◆ Supplied entries:
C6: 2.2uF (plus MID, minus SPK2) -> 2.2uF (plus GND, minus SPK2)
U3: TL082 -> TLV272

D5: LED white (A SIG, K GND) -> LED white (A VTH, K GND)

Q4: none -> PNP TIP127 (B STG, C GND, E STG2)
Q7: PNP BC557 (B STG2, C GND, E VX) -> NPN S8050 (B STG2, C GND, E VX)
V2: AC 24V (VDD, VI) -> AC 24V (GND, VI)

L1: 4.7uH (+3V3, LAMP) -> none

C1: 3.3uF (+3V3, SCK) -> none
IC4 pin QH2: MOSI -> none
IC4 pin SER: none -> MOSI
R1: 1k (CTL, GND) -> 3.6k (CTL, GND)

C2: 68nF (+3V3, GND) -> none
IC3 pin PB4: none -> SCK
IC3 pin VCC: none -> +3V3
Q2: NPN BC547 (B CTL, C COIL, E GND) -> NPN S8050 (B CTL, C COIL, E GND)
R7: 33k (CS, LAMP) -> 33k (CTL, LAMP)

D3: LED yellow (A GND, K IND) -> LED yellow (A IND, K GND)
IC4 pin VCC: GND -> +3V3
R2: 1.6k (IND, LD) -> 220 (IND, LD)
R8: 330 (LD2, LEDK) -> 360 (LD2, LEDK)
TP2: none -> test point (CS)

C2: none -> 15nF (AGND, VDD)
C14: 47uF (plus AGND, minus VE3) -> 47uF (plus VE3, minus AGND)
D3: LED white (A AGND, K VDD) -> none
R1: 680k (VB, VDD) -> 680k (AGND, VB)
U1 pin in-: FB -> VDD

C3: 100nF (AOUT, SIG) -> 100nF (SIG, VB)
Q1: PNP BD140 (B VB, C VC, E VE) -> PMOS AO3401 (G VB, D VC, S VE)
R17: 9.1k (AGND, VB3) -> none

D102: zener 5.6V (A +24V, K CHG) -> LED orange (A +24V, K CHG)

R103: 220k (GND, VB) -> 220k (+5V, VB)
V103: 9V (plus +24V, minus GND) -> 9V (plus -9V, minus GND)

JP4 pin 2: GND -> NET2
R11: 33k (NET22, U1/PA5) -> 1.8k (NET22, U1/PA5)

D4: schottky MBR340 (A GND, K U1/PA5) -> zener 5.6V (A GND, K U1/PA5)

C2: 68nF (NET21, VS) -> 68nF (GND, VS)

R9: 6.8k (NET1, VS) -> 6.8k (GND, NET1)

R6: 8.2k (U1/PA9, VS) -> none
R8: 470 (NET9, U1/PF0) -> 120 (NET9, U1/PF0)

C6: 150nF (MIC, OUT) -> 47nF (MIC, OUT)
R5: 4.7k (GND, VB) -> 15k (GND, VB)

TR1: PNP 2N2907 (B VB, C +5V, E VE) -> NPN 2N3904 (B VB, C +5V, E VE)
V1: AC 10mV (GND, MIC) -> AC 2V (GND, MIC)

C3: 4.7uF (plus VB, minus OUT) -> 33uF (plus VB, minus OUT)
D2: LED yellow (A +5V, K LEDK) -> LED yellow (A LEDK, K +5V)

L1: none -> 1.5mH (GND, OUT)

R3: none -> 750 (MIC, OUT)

◆ Goal of the exercise: What you write must be the entries restated word for word, from the opening line through the one holding "IC3 pin PB4: none -> SCK", with nothing else.

◆ Solved exercise:
C6: 2.2uF (plus MID, minus SPK2) -> 2.2uF (plus GND, minus SPK2)
U3: TL082 -> TLV272

D5: LED white (A SIG, K GND) -> LED white (A VTH, K GND)

Q4: none -> PNP TIP127 (B STG, C GND, E STG2)
Q7: PNP BC557 (B STG2, C GND, E VX) -> NPN S8050 (B STG2, C GND, E VX)
V2: AC 24V (VDD, VI) -> AC 24V (GND, VI)

L1: 4.7uH (+3V3, LAMP) -> none

C1: 3.3uF (+3V3, SCK) -> none
IC4 pin QH2: MOSI -> none
IC4 pin SER: none -> MOSI
R1: 1k (CTL, GND) -> 3.6k (CTL, GND)

C2: 68nF (+3V3, GND) -> none
IC3 pin PB4: none -> SCK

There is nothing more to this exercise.